TASK ITEM: The records below must be copied in full; omit the images.
⟨
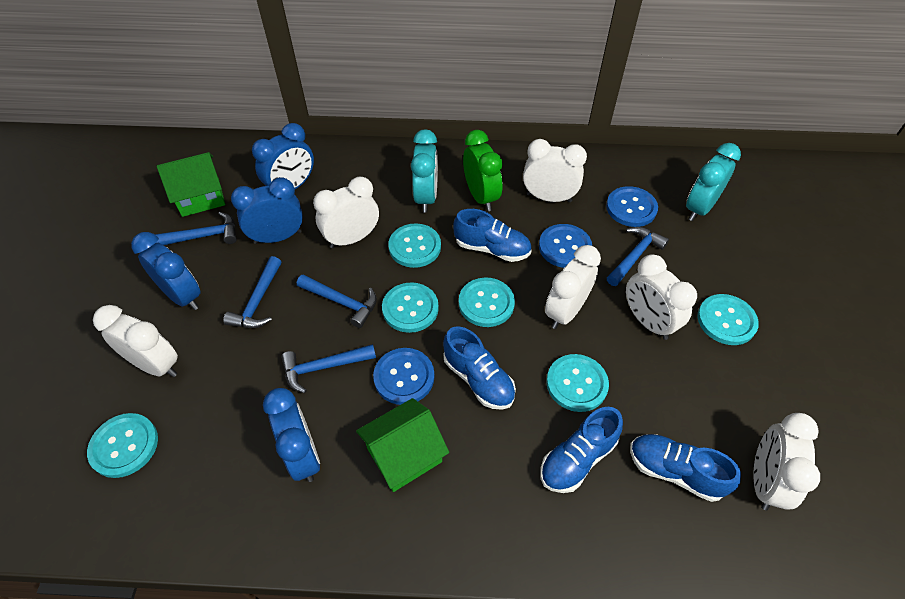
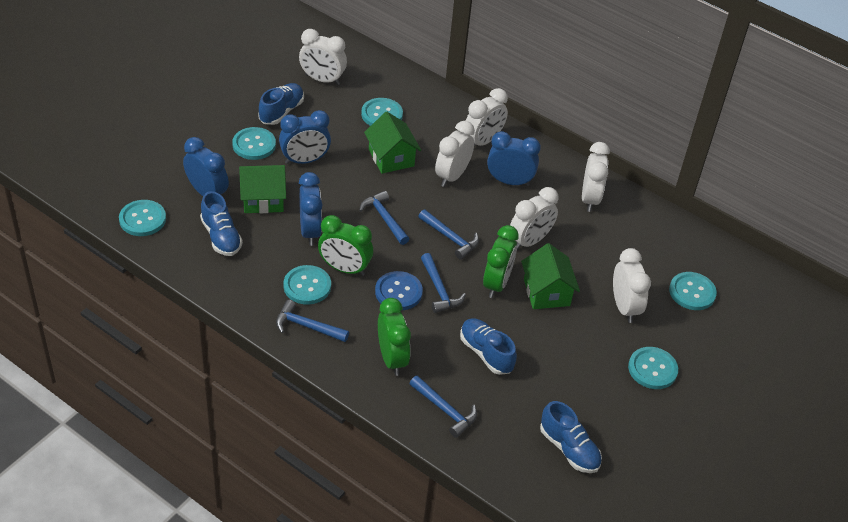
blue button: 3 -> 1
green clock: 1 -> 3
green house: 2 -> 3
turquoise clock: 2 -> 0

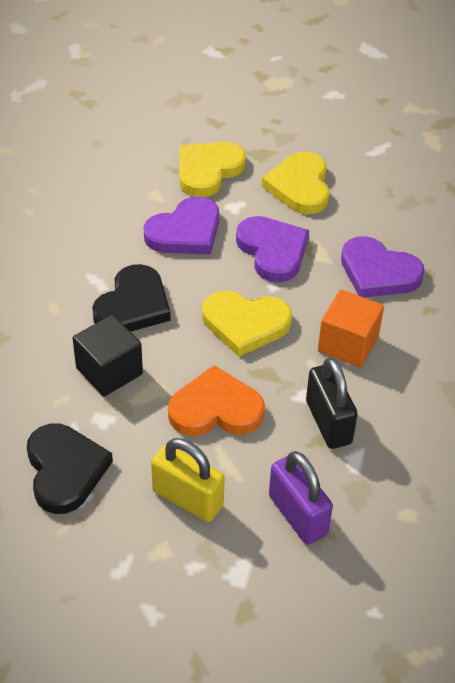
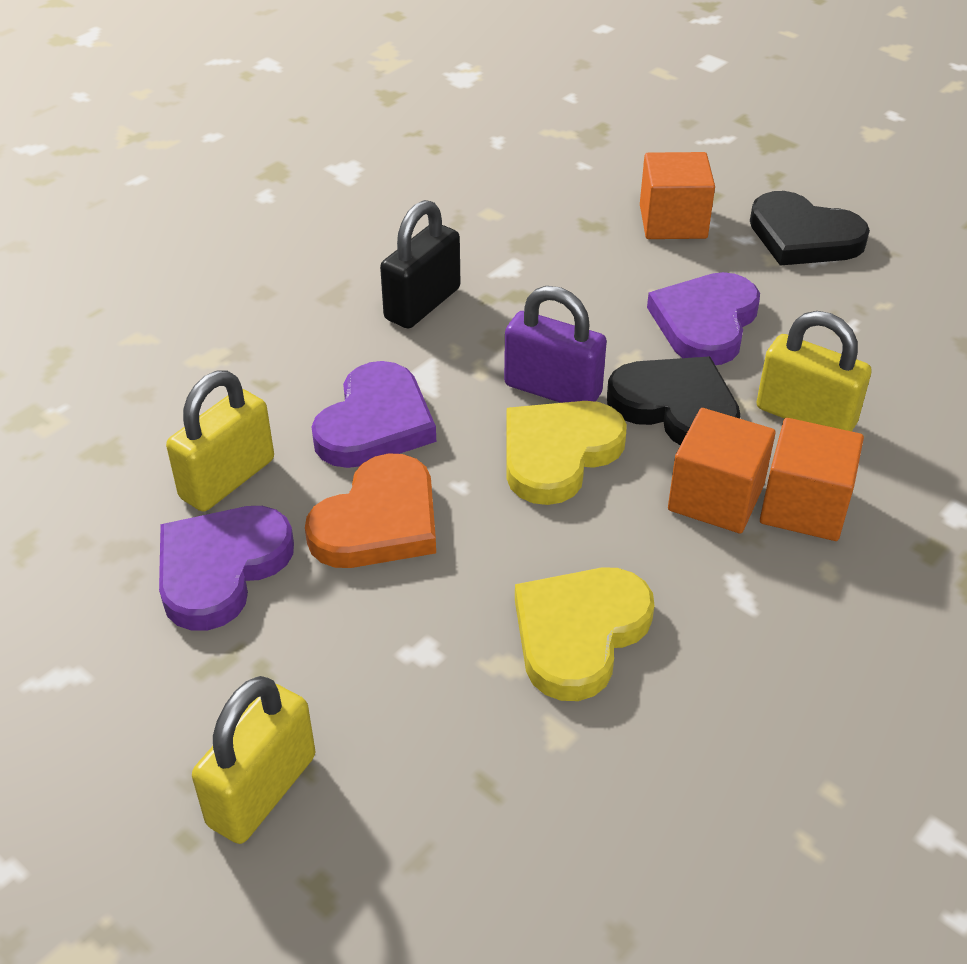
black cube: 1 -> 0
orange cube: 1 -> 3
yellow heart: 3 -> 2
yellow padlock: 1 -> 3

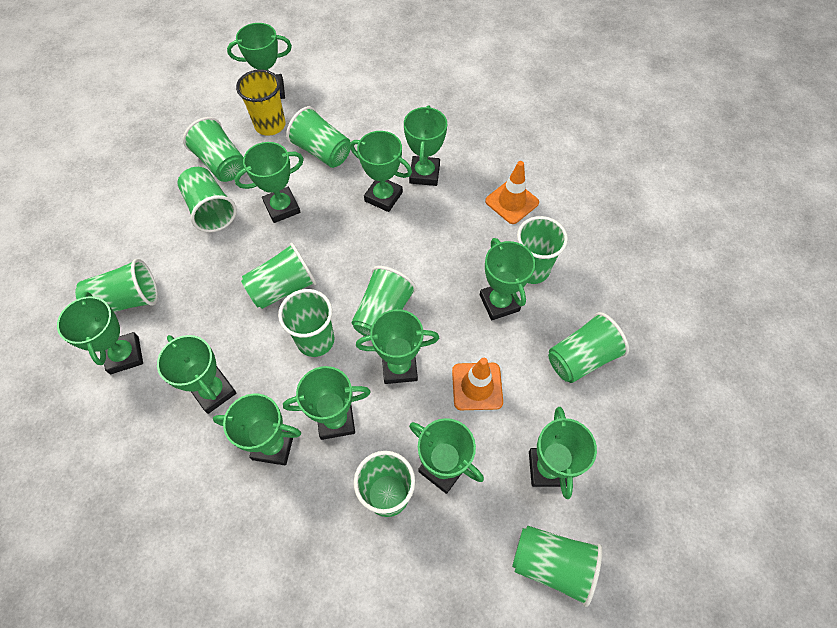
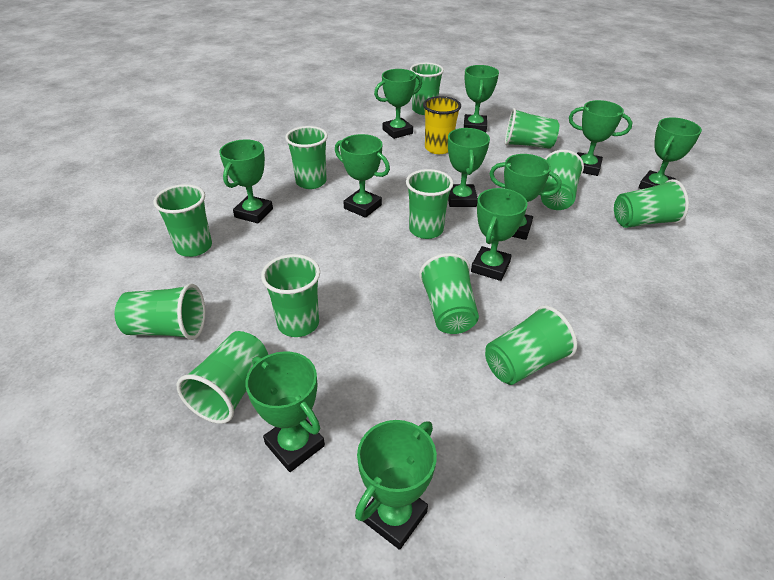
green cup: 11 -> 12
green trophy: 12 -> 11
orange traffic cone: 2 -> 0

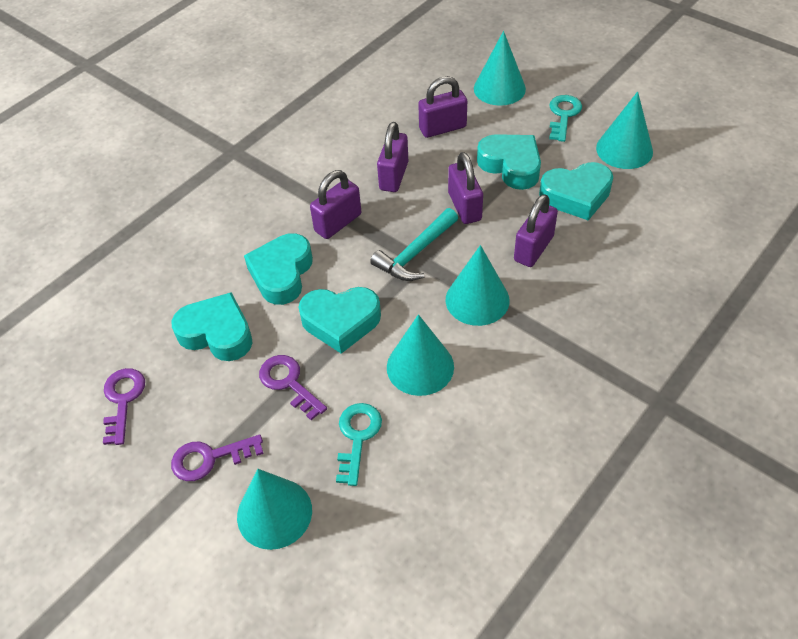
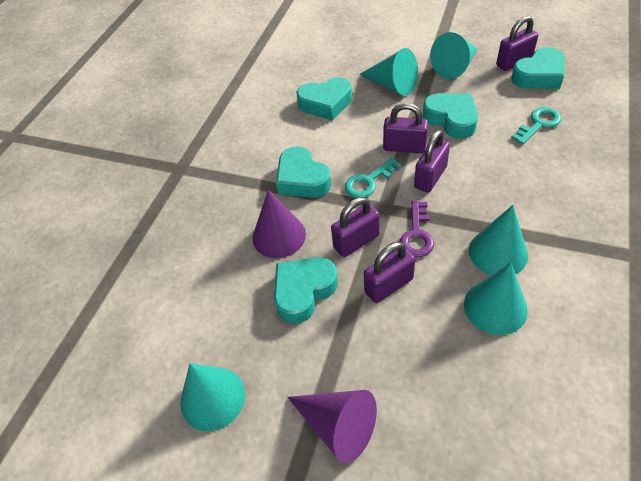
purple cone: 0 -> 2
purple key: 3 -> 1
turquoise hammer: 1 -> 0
⟩
EXPECTED ANSWER:
blue button: 3 -> 1
green clock: 1 -> 3
green house: 2 -> 3
turquoise clock: 2 -> 0

black cube: 1 -> 0
orange cube: 1 -> 3
yellow heart: 3 -> 2
yellow padlock: 1 -> 3

green cup: 11 -> 12
green trophy: 12 -> 11
orange traffic cone: 2 -> 0

purple cone: 0 -> 2
purple key: 3 -> 1
turquoise hammer: 1 -> 0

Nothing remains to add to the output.